▶ _Description of the task_: Beginning with the line where "[144 585 291 633]" appears, repeat every remaining line of the entries exactly, the last line included.

(Stored data entries)
* * *

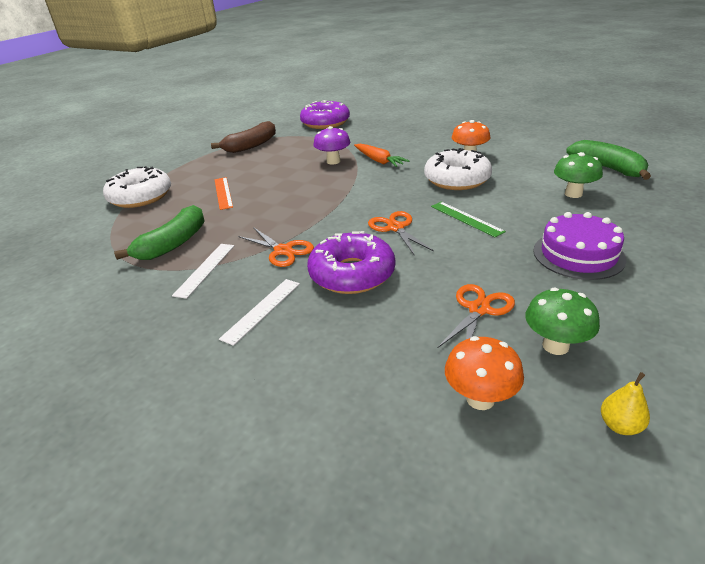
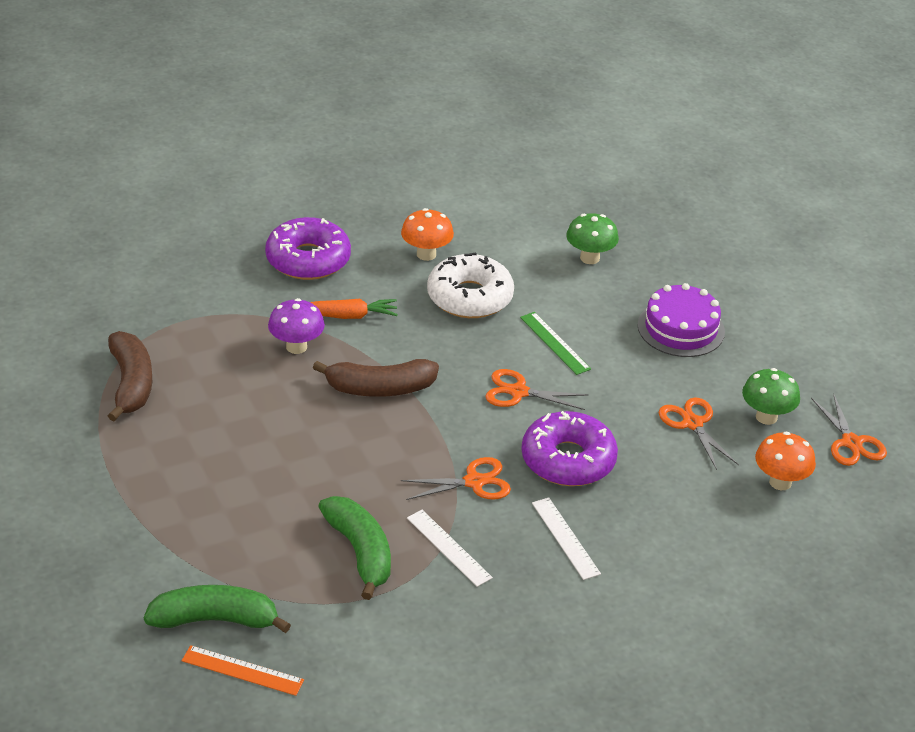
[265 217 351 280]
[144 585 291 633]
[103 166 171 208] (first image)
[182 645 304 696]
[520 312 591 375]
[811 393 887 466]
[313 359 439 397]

* * *

▶ _Answer space_:
[144 585 291 633]
[103 166 171 208] (first image)
[182 645 304 696]
[520 312 591 375]
[811 393 887 466]
[313 359 439 397]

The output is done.